(Stepwise shape edit descriptions)

━━━━━━━━━━━━━━━━━━━━━━━━━━━━━━

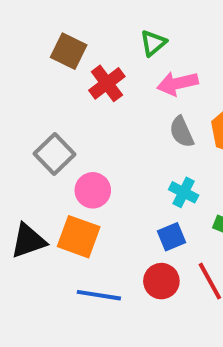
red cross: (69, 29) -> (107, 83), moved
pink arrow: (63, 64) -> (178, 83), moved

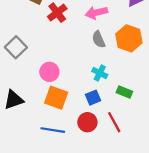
gray square: (54, 154) -> (16, 47), moved
orange square: (79, 237) -> (56, 98), moved

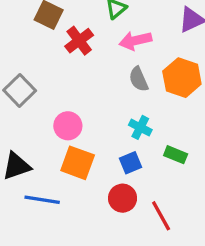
red line: (114, 122) -> (161, 216), moved
blue line: (53, 130) -> (42, 200), moved

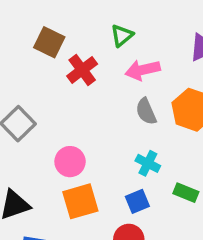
orange square: (78, 163) -> (80, 201), turned -36

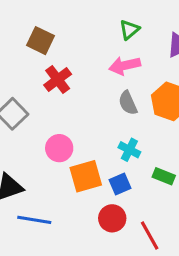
green triangle: (122, 35) -> (129, 30), moved
red cross: (82, 70) -> (58, 80), moved
orange square: (80, 201) -> (86, 176), moved

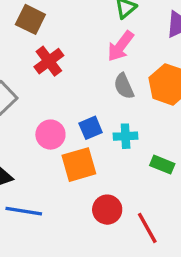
pink arrow: (125, 65) -> (121, 46), turned -40
cyan cross: (129, 150) -> (126, 136), turned -30
blue square: (120, 184) -> (91, 128), moved

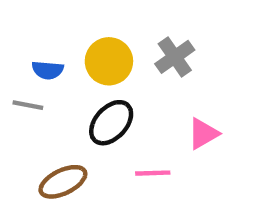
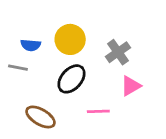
gray cross: (175, 57) -> (118, 52), moved
brown ellipse: (63, 182) -> (41, 117), turned 56

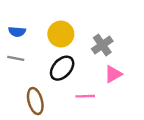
blue semicircle: (31, 45) -> (17, 32), moved
brown ellipse: (41, 117) -> (35, 101), turned 45

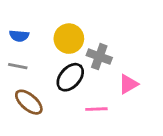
gray cross: (102, 45) -> (99, 57), moved, turned -35
brown ellipse: (35, 101) -> (29, 102), moved, turned -35

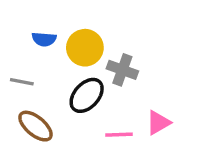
blue semicircle: (19, 36) -> (44, 39), moved
pink triangle: (128, 84) -> (158, 123), moved

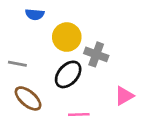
blue semicircle: (44, 39) -> (35, 14), moved
pink line: (119, 135) -> (79, 115), moved

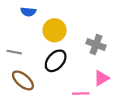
gray cross: (96, 54) -> (96, 44), moved
pink line: (79, 115) -> (81, 94), moved

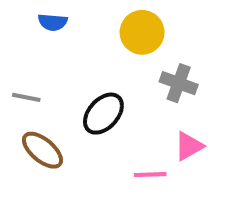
yellow circle: (55, 30) -> (142, 32), moved

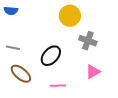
blue semicircle: (53, 22) -> (11, 11), moved
pink line: (150, 175) -> (58, 86), moved

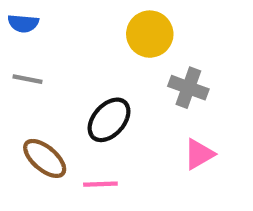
gray line: (13, 48) -> (28, 79), moved
pink line: (58, 86) -> (100, 184), moved

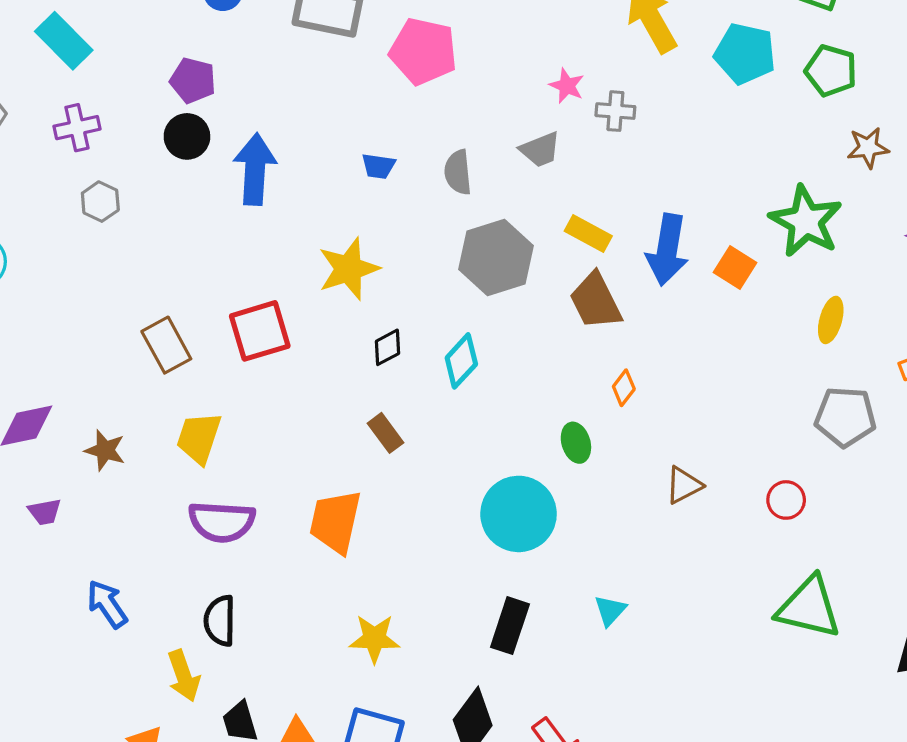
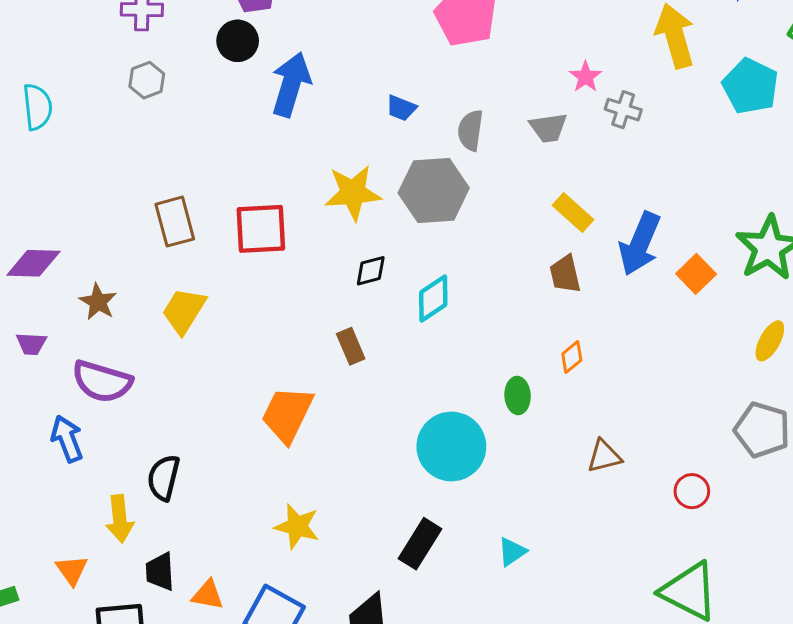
gray hexagon: (496, 258) -> (434, 190), moved
brown trapezoid: (596, 301) -> (565, 274), size x0.7
purple semicircle: (222, 522) -> (102, 381), moved

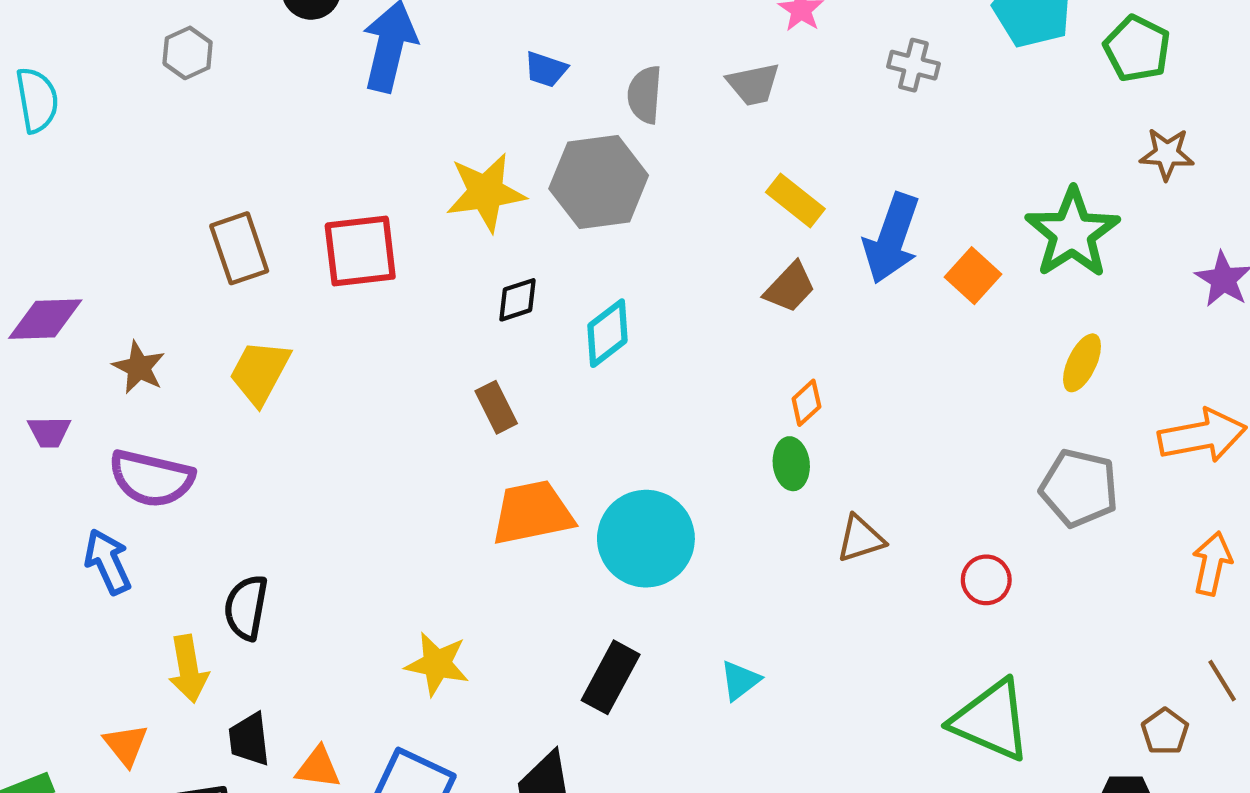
gray cross: (623, 110) -> (913, 65), moved
brown trapezoid: (565, 274) -> (790, 287), turned -120
green ellipse: (518, 395) -> (791, 464), moved
orange trapezoid: (287, 414) -> (532, 513), moved, turned 56

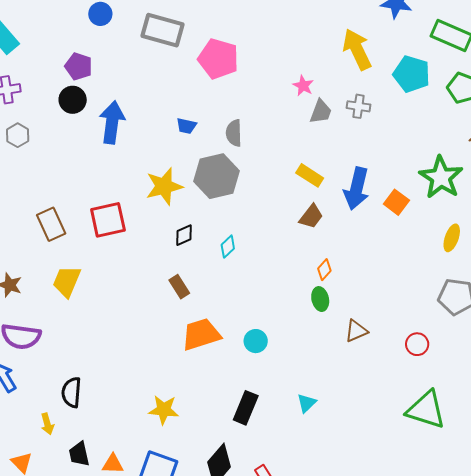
gray trapezoid: (753, 84) -> (321, 112), moved, turned -52
cyan diamond: (607, 333) -> (228, 247), size x0.7
cyan circle: (646, 539) -> (256, 341), size x0.5
yellow arrow: (188, 669) -> (47, 424), size x0.7

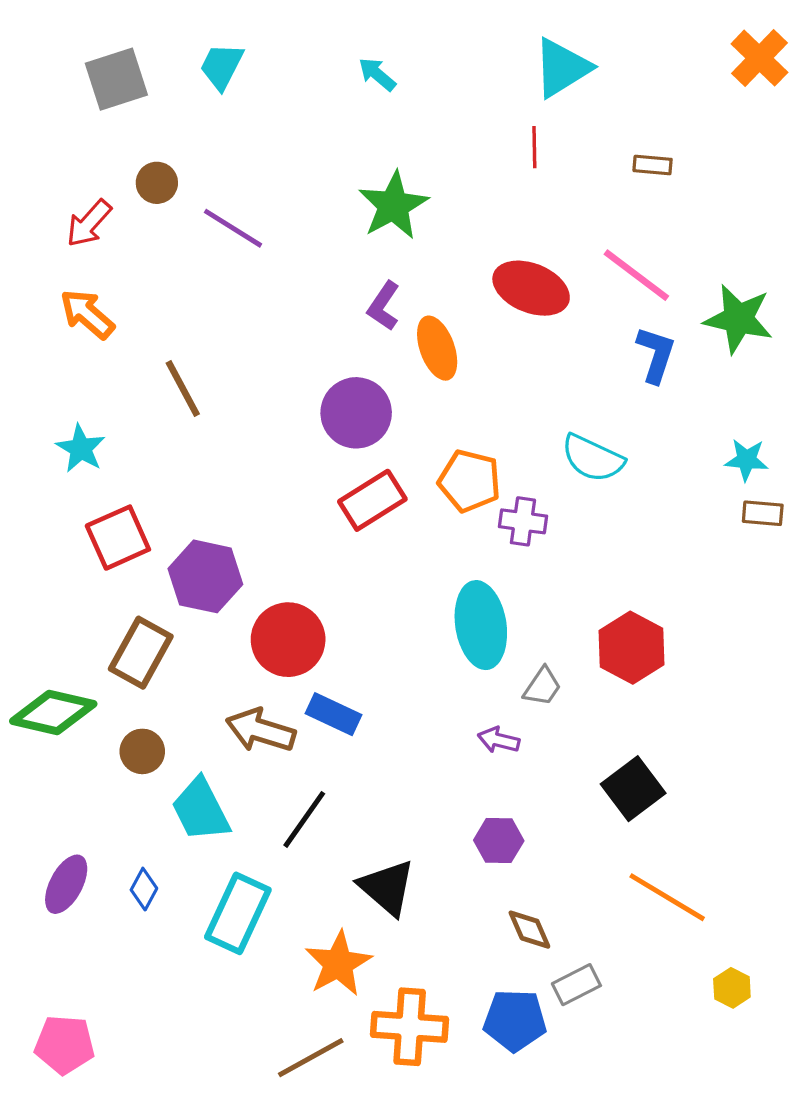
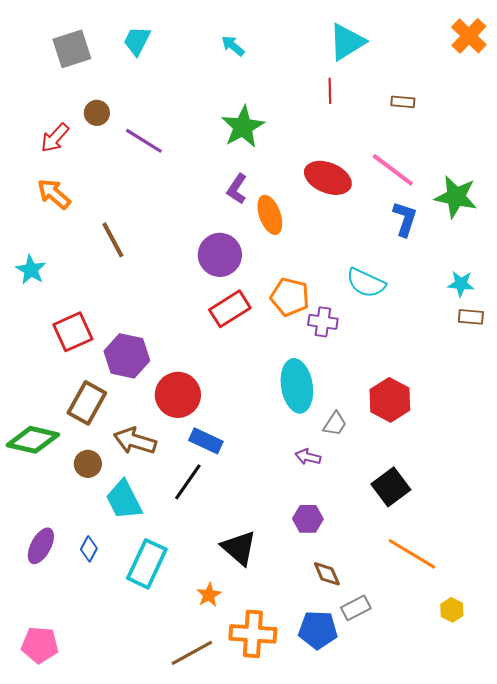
cyan star: (81, 448) -> (31, 270), moved
brown arrow: (261, 730) -> (135, 441), moved
black line: (304, 819) -> (188, 482), moved
orange star: (338, 964) -> (209, 595), size x0.6

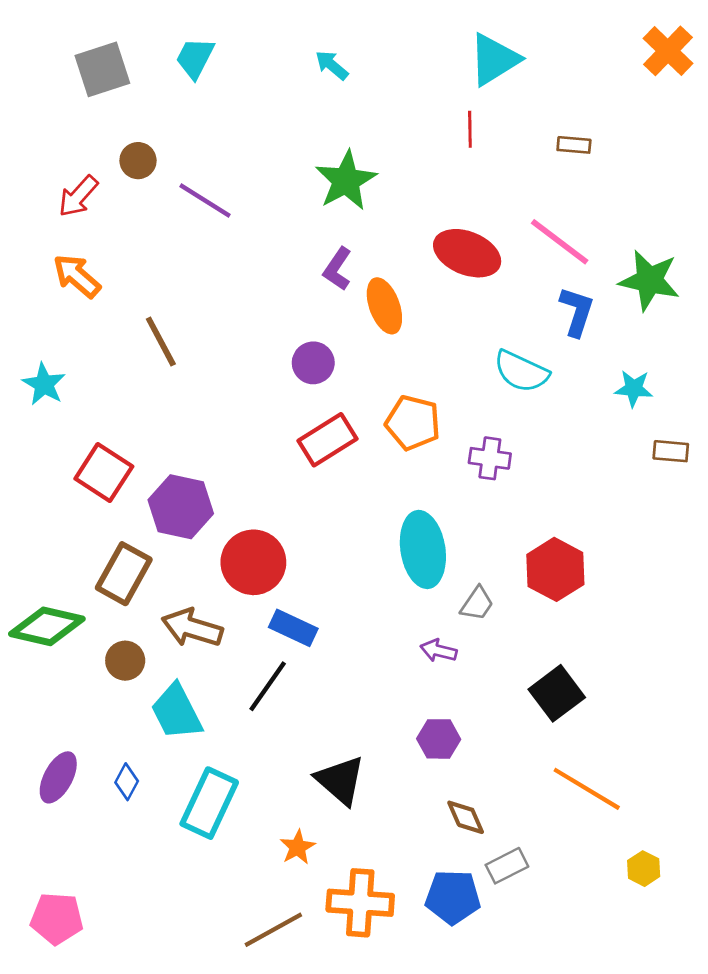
purple circle: (220, 255) -> (313, 363), size x0.7
cyan semicircle: (366, 283) -> (521, 371), moved
cyan star: (461, 284) -> (634, 389), moved
purple cross: (323, 322) -> (490, 458), moved
red square: (73, 332) -> (104, 473), turned -33

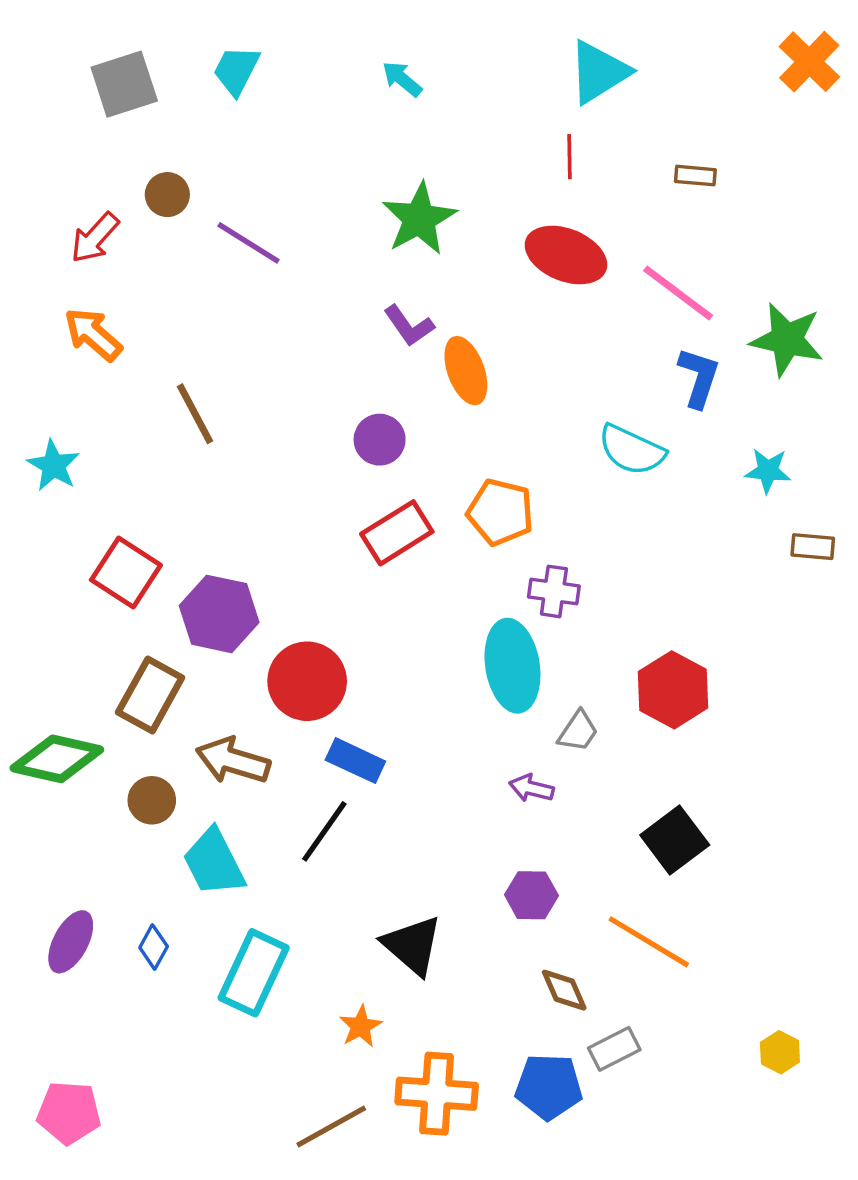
red ellipse: (467, 253) -> (566, 255), moved
purple L-shape: (337, 269) -> (409, 326), turned -69
purple cross: (490, 458) -> (554, 591), moved
orange line: (587, 789) -> (649, 942), moved

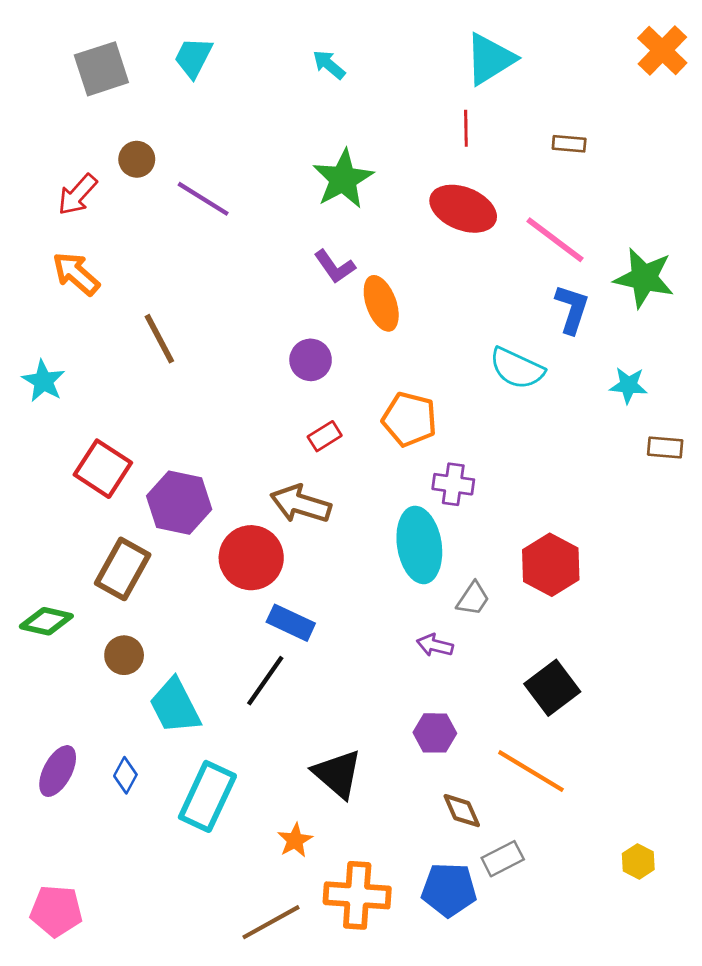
red rectangle: (397, 533) -> (325, 436), size x0.6
green diamond: (57, 759) -> (46, 621), size x0.7
brown arrow: (233, 761) -> (301, 504), moved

━━━━━━━━━━━━━━━━━━━━━━━━━━━━━━

What is needed: Although the records hold pictures, the copy must not; give again exactly the lines from the one with "orange square: (80, 201) -> (86, 176), moved" through the one with "gray cross: (102, 45)".

Exercise output:
orange square: (80, 201) -> (86, 176), moved

pink arrow: (125, 65) -> (121, 46), turned -40
cyan cross: (129, 150) -> (126, 136), turned -30
blue square: (120, 184) -> (91, 128), moved

gray cross: (175, 57) -> (118, 52), moved
brown ellipse: (63, 182) -> (41, 117), turned 56

blue semicircle: (31, 45) -> (17, 32), moved
brown ellipse: (41, 117) -> (35, 101), turned 45

gray cross: (102, 45) -> (99, 57), moved, turned -35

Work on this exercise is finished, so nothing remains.